Task to complete — Skip the pictures. Copy all the rest of the records down exactly.

Material shown —

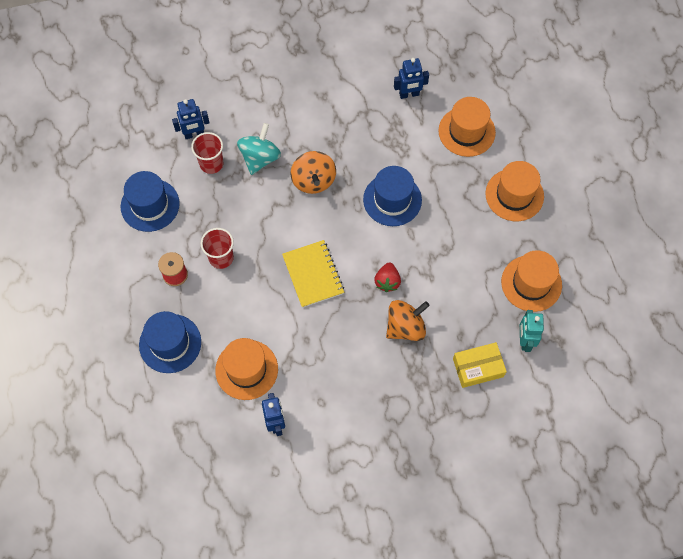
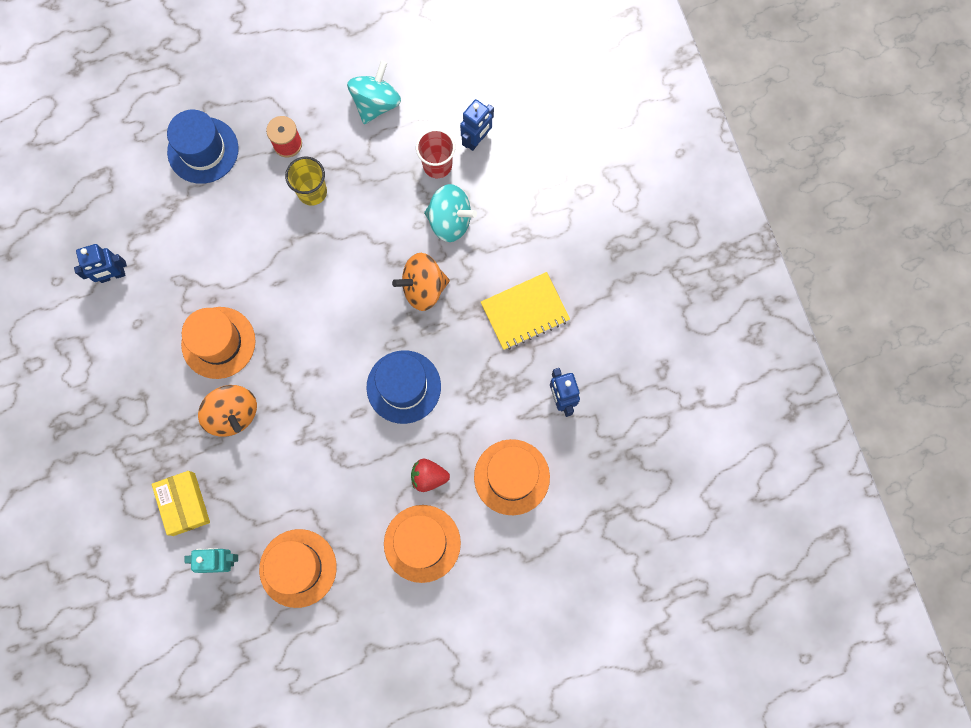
camera: 85 degrees right, 10 degrees up
blue hat [121,171,180,232] -> turquoise spinning top [347,61,401,124]
blue robot [172,99,210,139] -> blue robot turned 120 degrees counterclockwise [460,99,494,151]
red cup [201,228,234,269] -> yellow cup [285,157,327,206]
orange hat [215,338,278,400] -> orange hat moved to [181,307,256,379]
yellow notebook [282,240,344,308] -> yellow notebook moved to [481,272,570,350]
red strawberry [374,262,401,292] -> red strawberry moved to [411,459,450,492]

Answer box —
camera: 85 degrees right, 10 degrees up
blue hat [121,171,180,232] -> turquoise spinning top [347,61,401,124]
blue robot [172,99,210,139] -> blue robot turned 120 degrees counterclockwise [460,99,494,151]
red cup [201,228,234,269] -> yellow cup [285,157,327,206]
orange hat [215,338,278,400] -> orange hat moved to [181,307,256,379]
yellow notebook [282,240,344,308] -> yellow notebook moved to [481,272,570,350]
red strawberry [374,262,401,292] -> red strawberry moved to [411,459,450,492]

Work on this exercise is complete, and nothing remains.